::: DATA RECORDS :::

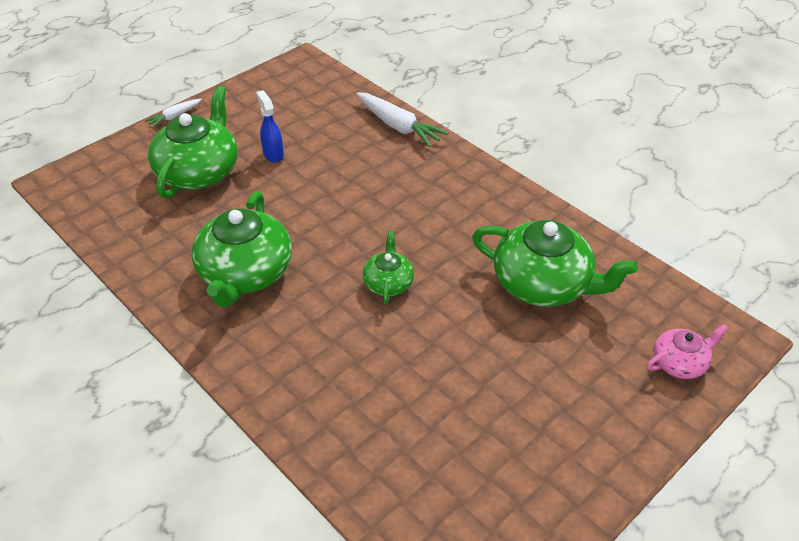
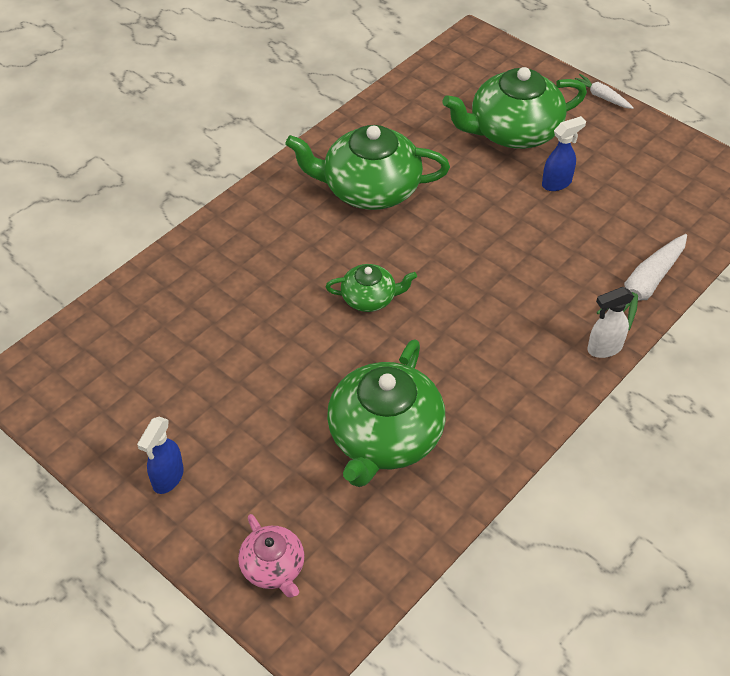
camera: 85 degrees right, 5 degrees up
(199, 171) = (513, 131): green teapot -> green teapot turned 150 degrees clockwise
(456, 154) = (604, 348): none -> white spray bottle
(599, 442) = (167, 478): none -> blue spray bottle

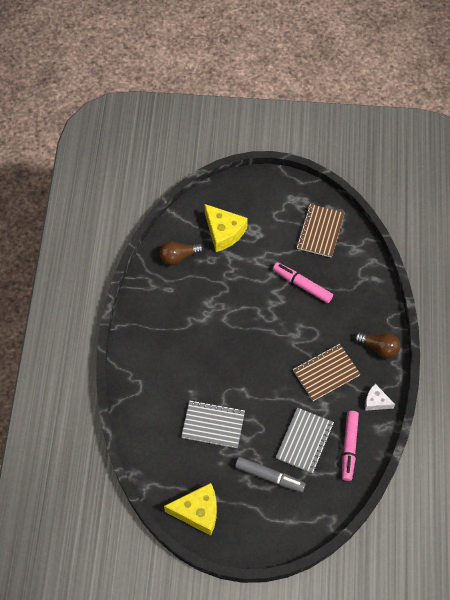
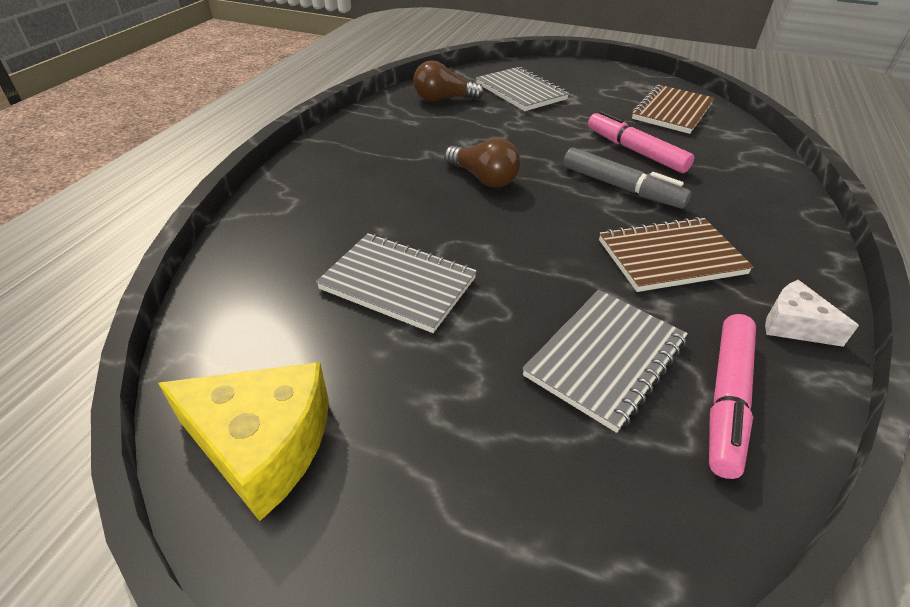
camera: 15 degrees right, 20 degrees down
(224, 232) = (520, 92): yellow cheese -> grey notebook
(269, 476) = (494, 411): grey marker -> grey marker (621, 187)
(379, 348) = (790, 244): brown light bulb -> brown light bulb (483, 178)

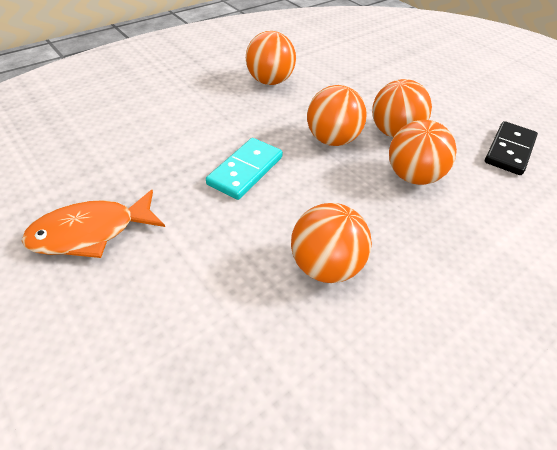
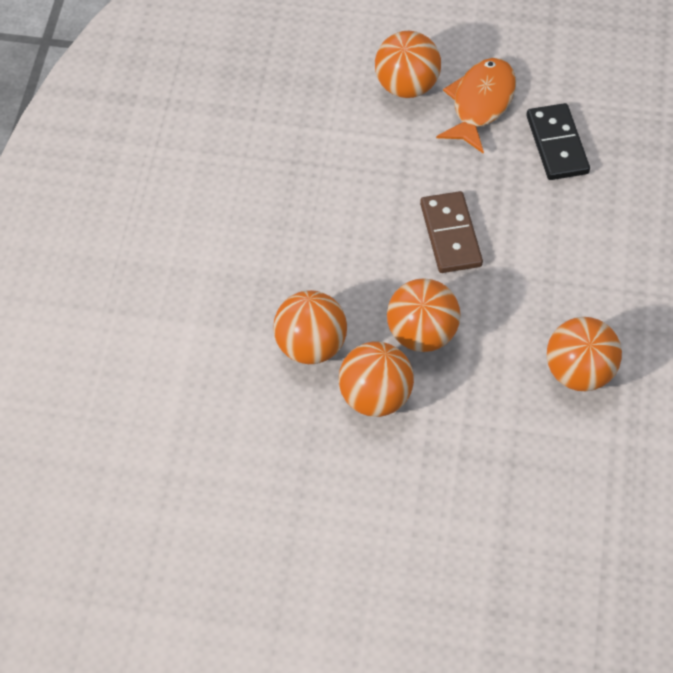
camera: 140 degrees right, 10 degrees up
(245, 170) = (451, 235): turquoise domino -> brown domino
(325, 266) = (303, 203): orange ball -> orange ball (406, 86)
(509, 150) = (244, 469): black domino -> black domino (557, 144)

:::

◆ EXERCISE REQUIREMENTS
Print all of the records shown above exactly, leaving out each picture.

◆ RESULT
camera: 85 degrees right, 5 degrees up
(199, 171) = (513, 131): green teapot -> green teapot turned 150 degrees clockwise
(456, 154) = (604, 348): none -> white spray bottle
(599, 442) = (167, 478): none -> blue spray bottle

camera: 15 degrees right, 20 degrees down
(224, 232) = (520, 92): yellow cheese -> grey notebook
(269, 476) = (494, 411): grey marker -> grey marker (621, 187)
(379, 348) = (790, 244): brown light bulb -> brown light bulb (483, 178)

camera: 140 degrees right, 10 degrees up
(245, 170) = (451, 235): turquoise domino -> brown domino
(325, 266) = (303, 203): orange ball -> orange ball (406, 86)
(509, 150) = (244, 469): black domino -> black domino (557, 144)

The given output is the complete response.